--- Supplied records Enclosed Below ---

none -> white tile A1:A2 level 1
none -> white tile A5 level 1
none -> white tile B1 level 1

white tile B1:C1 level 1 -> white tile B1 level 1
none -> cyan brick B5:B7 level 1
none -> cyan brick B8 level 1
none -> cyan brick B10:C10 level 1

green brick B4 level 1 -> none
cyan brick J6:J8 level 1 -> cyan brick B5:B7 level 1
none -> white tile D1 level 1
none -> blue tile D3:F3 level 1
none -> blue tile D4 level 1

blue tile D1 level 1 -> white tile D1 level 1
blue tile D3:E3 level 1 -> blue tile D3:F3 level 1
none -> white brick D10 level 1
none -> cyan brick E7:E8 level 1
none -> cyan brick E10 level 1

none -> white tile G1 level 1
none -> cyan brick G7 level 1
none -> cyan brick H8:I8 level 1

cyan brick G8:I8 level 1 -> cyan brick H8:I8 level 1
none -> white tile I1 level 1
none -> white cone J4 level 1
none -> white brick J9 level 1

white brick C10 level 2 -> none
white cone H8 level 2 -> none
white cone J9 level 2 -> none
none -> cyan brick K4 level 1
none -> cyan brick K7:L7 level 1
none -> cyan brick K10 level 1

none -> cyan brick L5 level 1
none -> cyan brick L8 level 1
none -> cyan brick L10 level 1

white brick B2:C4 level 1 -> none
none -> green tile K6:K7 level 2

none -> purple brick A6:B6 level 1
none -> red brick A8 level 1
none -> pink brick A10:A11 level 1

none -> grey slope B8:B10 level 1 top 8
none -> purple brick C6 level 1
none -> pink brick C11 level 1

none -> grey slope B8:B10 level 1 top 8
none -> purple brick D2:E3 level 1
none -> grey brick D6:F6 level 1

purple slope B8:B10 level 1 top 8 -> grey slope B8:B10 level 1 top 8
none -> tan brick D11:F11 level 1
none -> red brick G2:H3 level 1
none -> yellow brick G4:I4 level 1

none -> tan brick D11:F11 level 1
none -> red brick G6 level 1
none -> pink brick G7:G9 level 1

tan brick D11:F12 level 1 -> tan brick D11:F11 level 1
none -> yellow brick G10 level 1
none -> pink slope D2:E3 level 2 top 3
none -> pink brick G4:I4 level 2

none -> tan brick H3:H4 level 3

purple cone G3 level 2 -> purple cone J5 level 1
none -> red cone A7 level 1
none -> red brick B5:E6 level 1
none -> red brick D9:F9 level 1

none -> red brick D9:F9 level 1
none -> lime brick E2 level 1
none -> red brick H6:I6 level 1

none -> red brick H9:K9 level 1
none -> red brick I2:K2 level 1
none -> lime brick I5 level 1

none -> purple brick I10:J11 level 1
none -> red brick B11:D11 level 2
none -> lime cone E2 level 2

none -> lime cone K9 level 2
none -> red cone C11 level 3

--- End of Enclosed Supplied records ---

- [Task] Whatever the entries say, repeat all of them exactly.

- [Solution for this task]
none -> white tile A1:A2 level 1
none -> white tile A5 level 1
none -> white tile B1 level 1

white tile B1:C1 level 1 -> white tile B1 level 1
none -> cyan brick B5:B7 level 1
none -> cyan brick B8 level 1
none -> cyan brick B10:C10 level 1

green brick B4 level 1 -> none
cyan brick J6:J8 level 1 -> cyan brick B5:B7 level 1
none -> white tile D1 level 1
none -> blue tile D3:F3 level 1
none -> blue tile D4 level 1

blue tile D1 level 1 -> white tile D1 level 1
blue tile D3:E3 level 1 -> blue tile D3:F3 level 1
none -> white brick D10 level 1
none -> cyan brick E7:E8 level 1
none -> cyan brick E10 level 1

none -> white tile G1 level 1
none -> cyan brick G7 level 1
none -> cyan brick H8:I8 level 1

cyan brick G8:I8 level 1 -> cyan brick H8:I8 level 1
none -> white tile I1 level 1
none -> white cone J4 level 1
none -> white brick J9 level 1

white brick C10 level 2 -> none
white cone H8 level 2 -> none
white cone J9 level 2 -> none
none -> cyan brick K4 level 1
none -> cyan brick K7:L7 level 1
none -> cyan brick K10 level 1

none -> cyan brick L5 level 1
none -> cyan brick L8 level 1
none -> cyan brick L10 level 1

white brick B2:C4 level 1 -> none
none -> green tile K6:K7 level 2

none -> purple brick A6:B6 level 1
none -> red brick A8 level 1
none -> pink brick A10:A11 level 1

none -> grey slope B8:B10 level 1 top 8
none -> purple brick C6 level 1
none -> pink brick C11 level 1

none -> grey slope B8:B10 level 1 top 8
none -> purple brick D2:E3 level 1
none -> grey brick D6:F6 level 1

purple slope B8:B10 level 1 top 8 -> grey slope B8:B10 level 1 top 8
none -> tan brick D11:F11 level 1
none -> red brick G2:H3 level 1
none -> yellow brick G4:I4 level 1

none -> tan brick D11:F11 level 1
none -> red brick G6 level 1
none -> pink brick G7:G9 level 1

tan brick D11:F12 level 1 -> tan brick D11:F11 level 1
none -> yellow brick G10 level 1
none -> pink slope D2:E3 level 2 top 3
none -> pink brick G4:I4 level 2

none -> tan brick H3:H4 level 3

purple cone G3 level 2 -> purple cone J5 level 1
none -> red cone A7 level 1
none -> red brick B5:E6 level 1
none -> red brick D9:F9 level 1

none -> red brick D9:F9 level 1
none -> lime brick E2 level 1
none -> red brick H6:I6 level 1

none -> red brick H9:K9 level 1
none -> red brick I2:K2 level 1
none -> lime brick I5 level 1

none -> purple brick I10:J11 level 1
none -> red brick B11:D11 level 2
none -> lime cone E2 level 2

none -> lime cone K9 level 2
none -> red cone C11 level 3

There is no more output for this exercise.